▸ WHAT IS ASKED: Please extract every one of the rows below, copying each line character for character.

(Pointing rows for text and elements)
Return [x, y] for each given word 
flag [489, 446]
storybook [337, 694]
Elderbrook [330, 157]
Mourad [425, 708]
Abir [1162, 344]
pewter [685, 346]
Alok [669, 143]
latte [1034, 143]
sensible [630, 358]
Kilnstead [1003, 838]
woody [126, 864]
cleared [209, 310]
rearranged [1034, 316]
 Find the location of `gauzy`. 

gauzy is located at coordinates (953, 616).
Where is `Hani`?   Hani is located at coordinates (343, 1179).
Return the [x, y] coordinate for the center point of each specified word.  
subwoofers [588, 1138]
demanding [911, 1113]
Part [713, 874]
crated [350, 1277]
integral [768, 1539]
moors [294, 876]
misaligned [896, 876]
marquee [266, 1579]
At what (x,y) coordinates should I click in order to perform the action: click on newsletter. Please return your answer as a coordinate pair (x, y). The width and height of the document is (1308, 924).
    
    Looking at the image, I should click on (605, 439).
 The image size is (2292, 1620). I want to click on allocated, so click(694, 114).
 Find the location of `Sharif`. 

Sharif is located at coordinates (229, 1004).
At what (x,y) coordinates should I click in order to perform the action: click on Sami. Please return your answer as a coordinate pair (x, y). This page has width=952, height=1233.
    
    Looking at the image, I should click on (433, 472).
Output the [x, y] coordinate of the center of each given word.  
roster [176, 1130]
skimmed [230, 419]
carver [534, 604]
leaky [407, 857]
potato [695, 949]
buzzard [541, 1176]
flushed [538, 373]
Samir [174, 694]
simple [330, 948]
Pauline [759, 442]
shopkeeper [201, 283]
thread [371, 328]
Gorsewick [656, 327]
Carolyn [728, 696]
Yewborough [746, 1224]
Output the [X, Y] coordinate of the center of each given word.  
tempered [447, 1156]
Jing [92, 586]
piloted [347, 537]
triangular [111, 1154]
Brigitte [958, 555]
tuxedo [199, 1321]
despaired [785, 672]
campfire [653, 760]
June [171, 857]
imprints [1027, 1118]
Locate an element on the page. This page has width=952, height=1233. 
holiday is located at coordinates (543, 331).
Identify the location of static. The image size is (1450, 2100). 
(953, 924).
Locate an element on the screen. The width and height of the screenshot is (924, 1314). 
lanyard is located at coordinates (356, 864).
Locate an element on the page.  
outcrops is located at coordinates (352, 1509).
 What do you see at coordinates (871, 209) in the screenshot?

▸ RESPONSE:
Return [x, y] for each given word 
flag [489, 446]
storybook [337, 694]
Elderbrook [330, 157]
Mourad [425, 708]
Abir [1162, 344]
pewter [685, 346]
Alok [669, 143]
latte [1034, 143]
sensible [630, 358]
Kilnstead [1003, 838]
woody [126, 864]
cleared [209, 310]
rearranged [1034, 316]
 Find the location of `gauzy`. 

gauzy is located at coordinates (953, 616).
Where is `Hani`?   Hani is located at coordinates (343, 1179).
Return the [x, y] coordinate for the center point of each specified word.  
subwoofers [588, 1138]
demanding [911, 1113]
Part [713, 874]
crated [350, 1277]
integral [768, 1539]
moors [294, 876]
misaligned [896, 876]
marquee [266, 1579]
At what (x,y) coordinates should I click in order to perform the action: click on newsletter. Please return your answer as a coordinate pair (x, y). The width and height of the document is (1308, 924).
    
    Looking at the image, I should click on (605, 439).
 The image size is (2292, 1620). I want to click on allocated, so click(694, 114).
 Find the location of `Sharif`. 

Sharif is located at coordinates (229, 1004).
At what (x,y) coordinates should I click in order to perform the action: click on Sami. Please return your answer as a coordinate pair (x, y). This page has width=952, height=1233.
    
    Looking at the image, I should click on (433, 472).
Output the [x, y] coordinate of the center of each given word.  
roster [176, 1130]
skimmed [230, 419]
carver [534, 604]
leaky [407, 857]
potato [695, 949]
buzzard [541, 1176]
flushed [538, 373]
Samir [174, 694]
simple [330, 948]
Pauline [759, 442]
shopkeeper [201, 283]
thread [371, 328]
Gorsewick [656, 327]
Carolyn [728, 696]
Yewborough [746, 1224]
Output the [X, Y] coordinate of the center of each given word.  
tempered [447, 1156]
Jing [92, 586]
piloted [347, 537]
triangular [111, 1154]
Brigitte [958, 555]
tuxedo [199, 1321]
despaired [785, 672]
campfire [653, 760]
June [171, 857]
imprints [1027, 1118]
Locate an element on the page. This page has width=952, height=1233. 
holiday is located at coordinates (543, 331).
Identify the location of static. The image size is (1450, 2100). 
(953, 924).
Locate an element on the screen. The width and height of the screenshot is (924, 1314). 
lanyard is located at coordinates (356, 864).
Locate an element on the page.  
outcrops is located at coordinates (352, 1509).
 What do you see at coordinates (871, 209) in the screenshot?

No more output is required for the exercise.